> [Exercise]
Keep the pictures out. Copy every line of the listing exactly.

> [Source data]
--- START ---

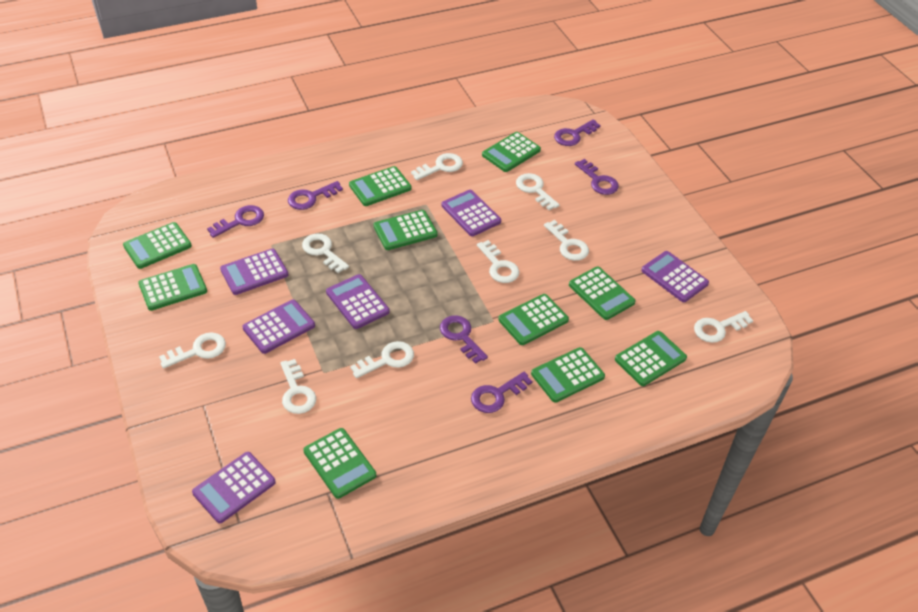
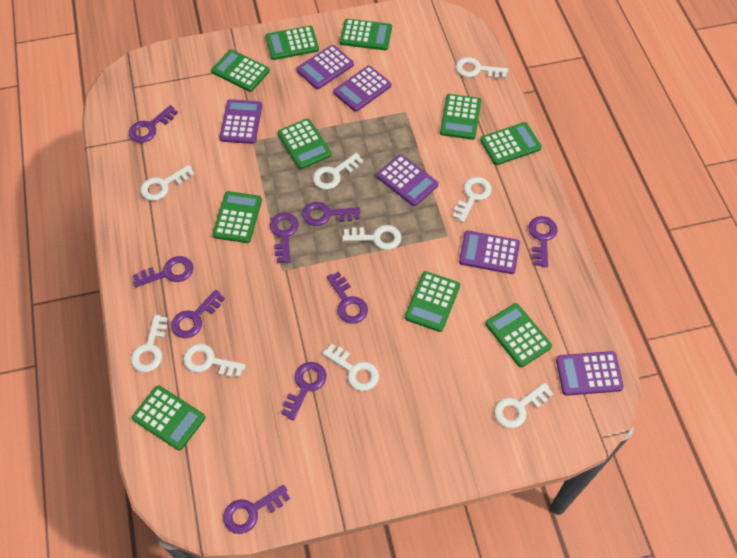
purple key: 6 -> 9

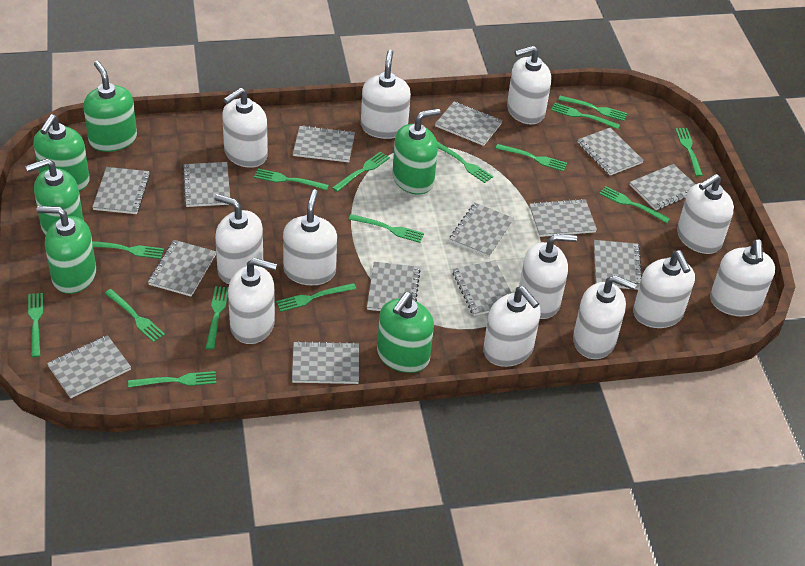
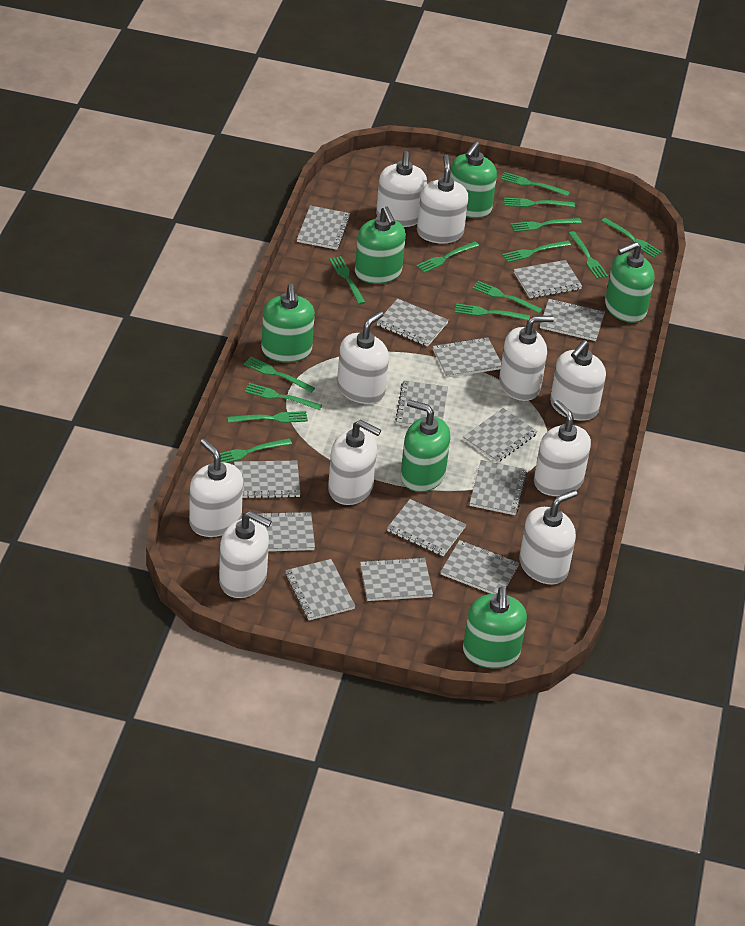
green fork: 15 -> 14
white soap dispenser: 12 -> 10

--- END ---

> [Solution]
purple key: 6 -> 9

green fork: 15 -> 14
white soap dispenser: 12 -> 10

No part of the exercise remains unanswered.